[WHAT YOU HAVE TO DO]:
All lines with the word "cyan" in the material below are required.

[TASK INPUTS]:
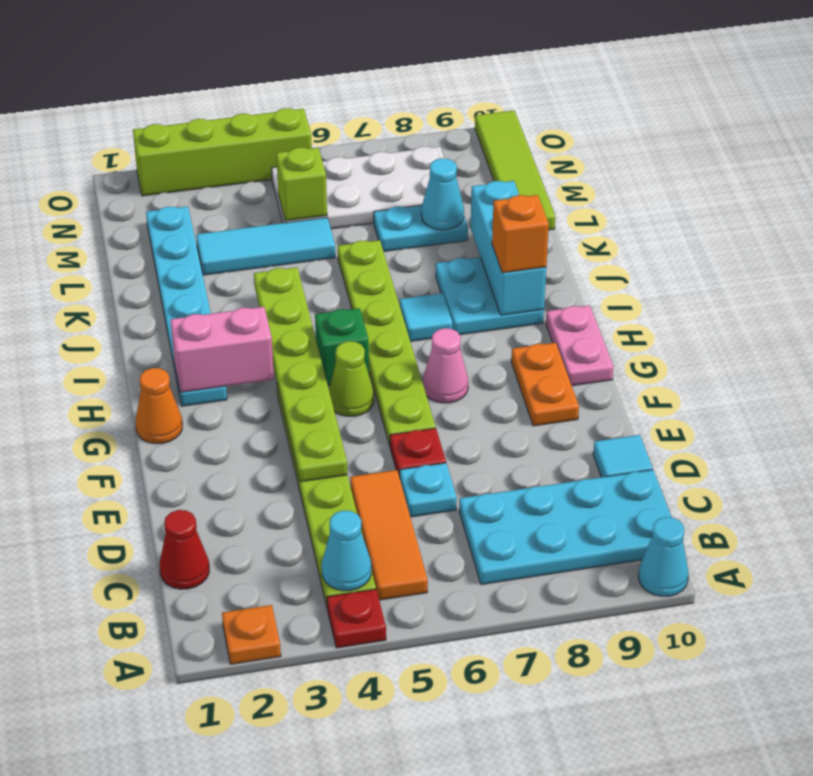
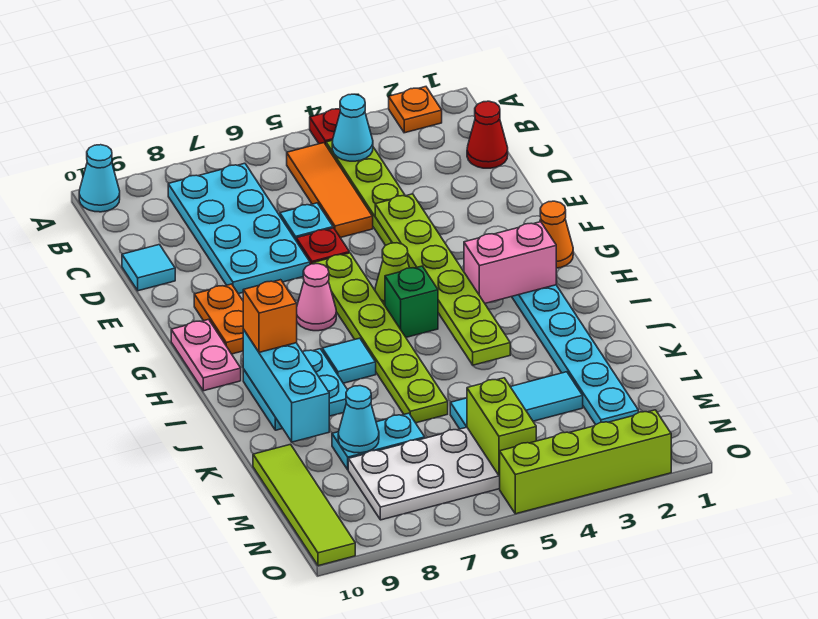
cyan plate B7:C10 level 1 -> cyan plate B7:E8 level 1
lime brick M5 level 2 -> lime brick M5:N5 level 2

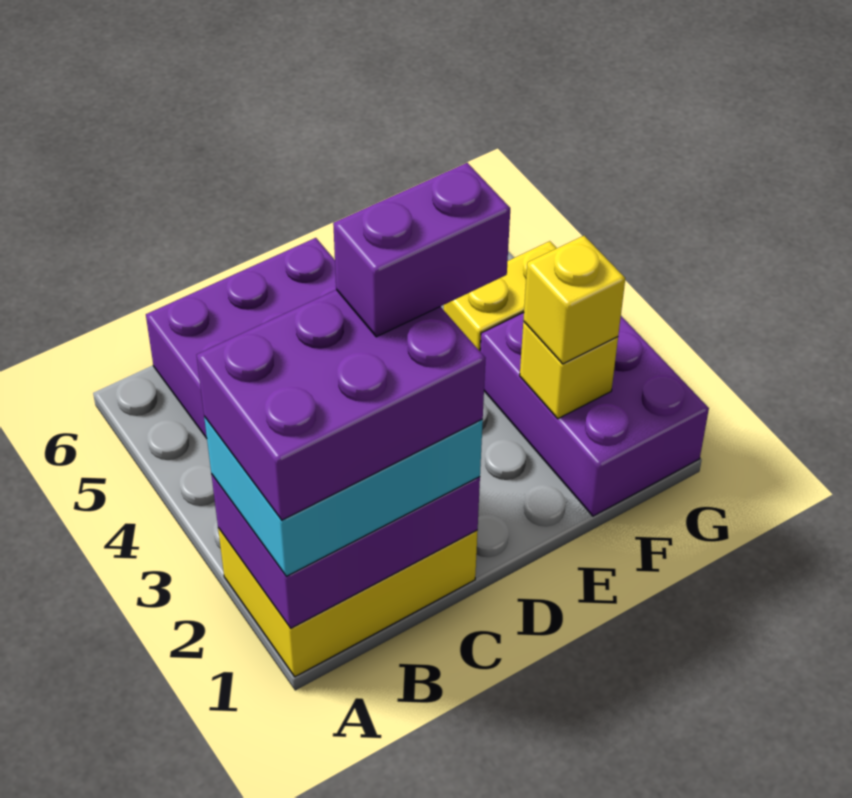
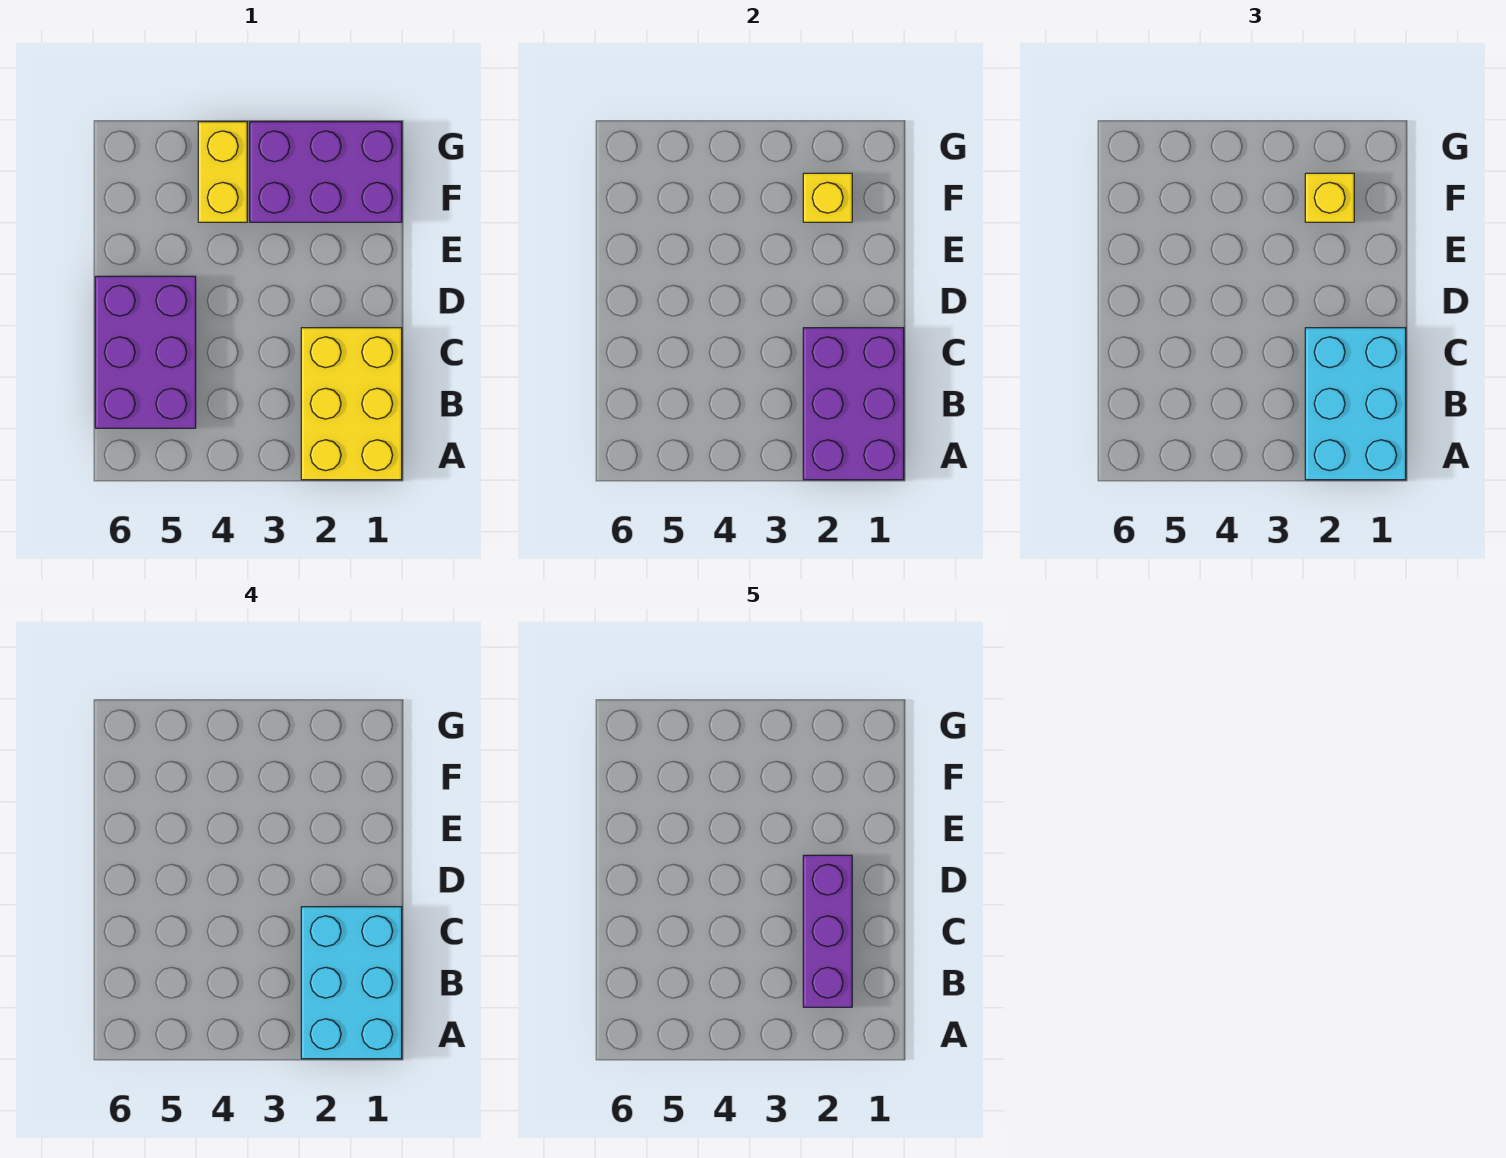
purple brick A1:C2 level 4 -> cyan brick A1:C2 level 4
purple brick C2:D2 level 5 -> purple brick B2:D2 level 5

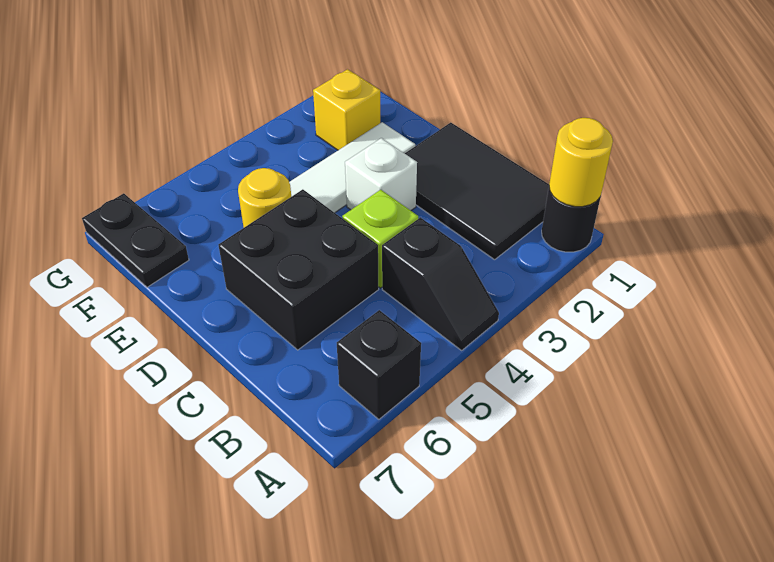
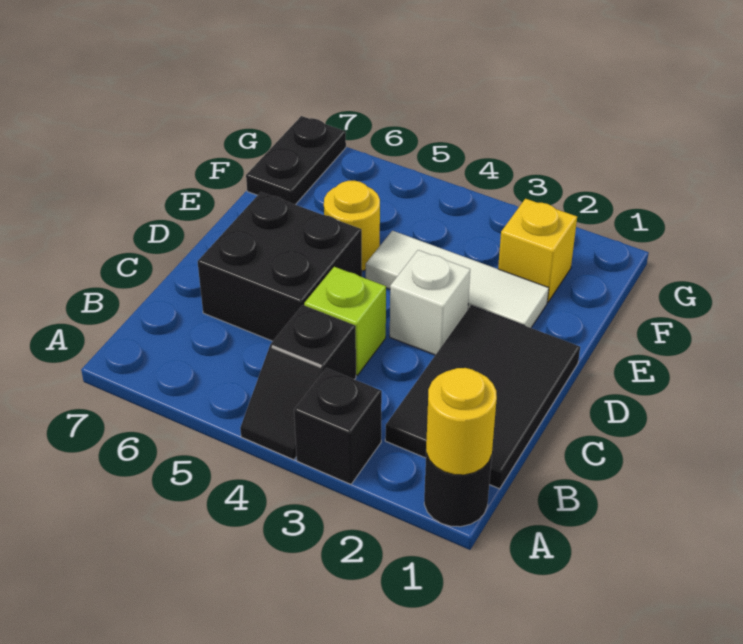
black brick A6 level 1 -> black brick A3 level 1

[ANSWER SPACE]:
cyan plate B7:C10 level 1 -> cyan plate B7:E8 level 1
purple brick A1:C2 level 4 -> cyan brick A1:C2 level 4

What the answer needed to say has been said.